Stated exercise:
Count the lines in the records that contain the string "clef", treating uppercase and lowercase as different, and give only the number.

☆ ☆ ☆ ☆ ☆

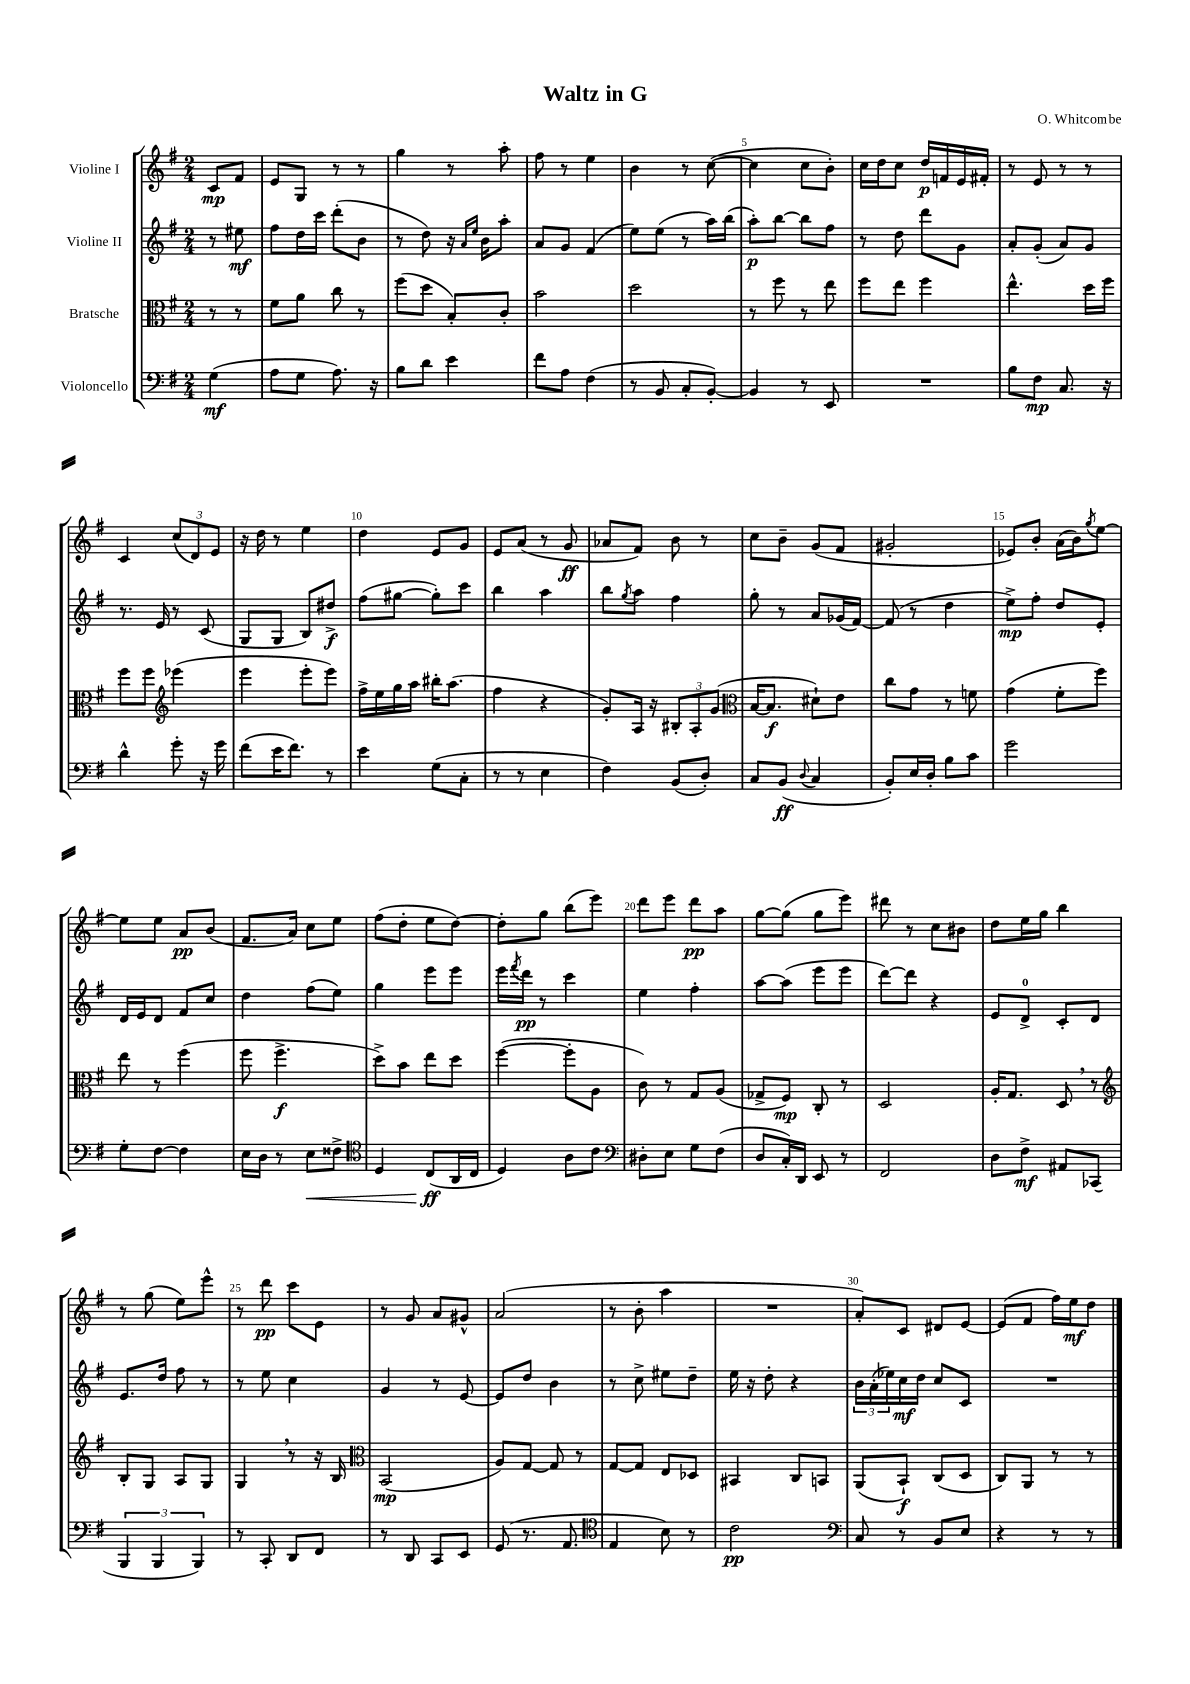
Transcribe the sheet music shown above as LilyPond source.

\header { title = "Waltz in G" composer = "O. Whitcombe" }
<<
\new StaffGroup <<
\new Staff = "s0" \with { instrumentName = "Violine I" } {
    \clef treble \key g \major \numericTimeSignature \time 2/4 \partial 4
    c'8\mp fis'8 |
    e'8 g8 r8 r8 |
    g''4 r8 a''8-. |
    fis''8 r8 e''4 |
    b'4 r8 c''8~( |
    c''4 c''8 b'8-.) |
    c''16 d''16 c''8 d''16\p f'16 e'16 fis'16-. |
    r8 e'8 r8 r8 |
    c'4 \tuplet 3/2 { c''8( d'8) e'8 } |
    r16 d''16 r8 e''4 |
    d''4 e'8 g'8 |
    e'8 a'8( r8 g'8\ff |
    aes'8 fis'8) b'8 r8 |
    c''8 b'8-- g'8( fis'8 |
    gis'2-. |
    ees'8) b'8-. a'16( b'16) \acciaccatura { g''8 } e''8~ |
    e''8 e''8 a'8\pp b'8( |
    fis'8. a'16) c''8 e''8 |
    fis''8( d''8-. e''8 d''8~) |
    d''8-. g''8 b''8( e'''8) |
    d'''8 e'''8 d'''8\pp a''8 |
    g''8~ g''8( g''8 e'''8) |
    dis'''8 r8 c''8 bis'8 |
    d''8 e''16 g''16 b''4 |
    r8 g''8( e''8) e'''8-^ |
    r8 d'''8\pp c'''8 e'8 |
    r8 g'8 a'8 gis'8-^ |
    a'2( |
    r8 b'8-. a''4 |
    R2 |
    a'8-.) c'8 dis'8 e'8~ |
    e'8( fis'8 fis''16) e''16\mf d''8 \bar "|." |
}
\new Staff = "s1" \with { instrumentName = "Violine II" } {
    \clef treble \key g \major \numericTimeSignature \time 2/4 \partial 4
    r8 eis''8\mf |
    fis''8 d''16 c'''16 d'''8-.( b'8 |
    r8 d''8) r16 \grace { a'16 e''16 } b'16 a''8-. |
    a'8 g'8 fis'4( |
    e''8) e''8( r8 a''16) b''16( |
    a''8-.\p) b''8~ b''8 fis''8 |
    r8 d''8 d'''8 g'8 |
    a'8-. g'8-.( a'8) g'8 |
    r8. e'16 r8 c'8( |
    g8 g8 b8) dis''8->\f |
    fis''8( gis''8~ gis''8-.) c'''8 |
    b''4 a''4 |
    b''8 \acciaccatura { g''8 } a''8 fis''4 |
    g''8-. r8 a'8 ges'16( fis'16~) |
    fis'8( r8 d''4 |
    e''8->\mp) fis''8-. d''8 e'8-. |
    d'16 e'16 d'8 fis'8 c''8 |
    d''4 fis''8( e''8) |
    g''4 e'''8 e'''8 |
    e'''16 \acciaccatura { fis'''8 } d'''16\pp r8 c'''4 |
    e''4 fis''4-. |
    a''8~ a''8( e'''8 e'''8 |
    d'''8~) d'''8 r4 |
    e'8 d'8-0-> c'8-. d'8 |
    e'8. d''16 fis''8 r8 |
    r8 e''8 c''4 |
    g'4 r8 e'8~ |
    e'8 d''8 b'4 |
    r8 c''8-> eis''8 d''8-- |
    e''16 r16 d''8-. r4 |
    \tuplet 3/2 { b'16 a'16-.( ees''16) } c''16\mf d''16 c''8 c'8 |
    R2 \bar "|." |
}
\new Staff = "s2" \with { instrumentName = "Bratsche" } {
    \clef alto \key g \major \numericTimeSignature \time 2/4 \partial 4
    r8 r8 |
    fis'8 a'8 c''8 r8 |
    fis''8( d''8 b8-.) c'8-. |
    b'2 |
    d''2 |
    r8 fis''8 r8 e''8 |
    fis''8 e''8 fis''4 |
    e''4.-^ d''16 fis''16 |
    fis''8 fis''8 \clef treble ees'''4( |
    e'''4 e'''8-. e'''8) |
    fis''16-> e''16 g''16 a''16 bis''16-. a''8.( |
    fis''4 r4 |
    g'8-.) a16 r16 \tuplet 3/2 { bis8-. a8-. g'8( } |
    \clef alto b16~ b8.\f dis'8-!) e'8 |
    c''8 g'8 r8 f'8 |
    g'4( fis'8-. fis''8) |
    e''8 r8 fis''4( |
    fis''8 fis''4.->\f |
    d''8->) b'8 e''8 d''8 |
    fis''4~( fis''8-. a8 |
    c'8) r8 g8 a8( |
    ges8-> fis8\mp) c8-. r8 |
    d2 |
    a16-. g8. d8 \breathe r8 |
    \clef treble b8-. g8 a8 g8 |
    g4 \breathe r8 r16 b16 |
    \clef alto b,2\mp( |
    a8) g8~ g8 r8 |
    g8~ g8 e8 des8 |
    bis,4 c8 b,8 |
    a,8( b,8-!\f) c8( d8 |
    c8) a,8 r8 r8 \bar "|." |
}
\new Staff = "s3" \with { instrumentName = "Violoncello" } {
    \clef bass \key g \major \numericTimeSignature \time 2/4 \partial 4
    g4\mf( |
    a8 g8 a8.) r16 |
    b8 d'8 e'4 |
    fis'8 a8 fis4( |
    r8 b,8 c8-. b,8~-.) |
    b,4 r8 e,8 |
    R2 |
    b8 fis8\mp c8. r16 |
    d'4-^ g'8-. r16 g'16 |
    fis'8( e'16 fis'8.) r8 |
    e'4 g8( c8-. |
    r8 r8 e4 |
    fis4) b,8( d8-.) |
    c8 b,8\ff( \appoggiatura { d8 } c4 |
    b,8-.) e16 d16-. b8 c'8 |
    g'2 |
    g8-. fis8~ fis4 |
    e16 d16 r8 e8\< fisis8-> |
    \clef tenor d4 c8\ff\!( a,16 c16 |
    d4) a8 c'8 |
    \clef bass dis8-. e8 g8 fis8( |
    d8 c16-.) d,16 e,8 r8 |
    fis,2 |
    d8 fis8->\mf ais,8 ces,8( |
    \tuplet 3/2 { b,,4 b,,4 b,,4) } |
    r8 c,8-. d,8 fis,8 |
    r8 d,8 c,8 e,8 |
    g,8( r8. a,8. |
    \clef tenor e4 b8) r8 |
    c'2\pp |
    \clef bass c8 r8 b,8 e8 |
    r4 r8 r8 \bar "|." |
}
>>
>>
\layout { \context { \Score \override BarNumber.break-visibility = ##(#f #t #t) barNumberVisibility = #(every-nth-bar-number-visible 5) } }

☆ ☆ ☆ ☆ ☆

Full output:
12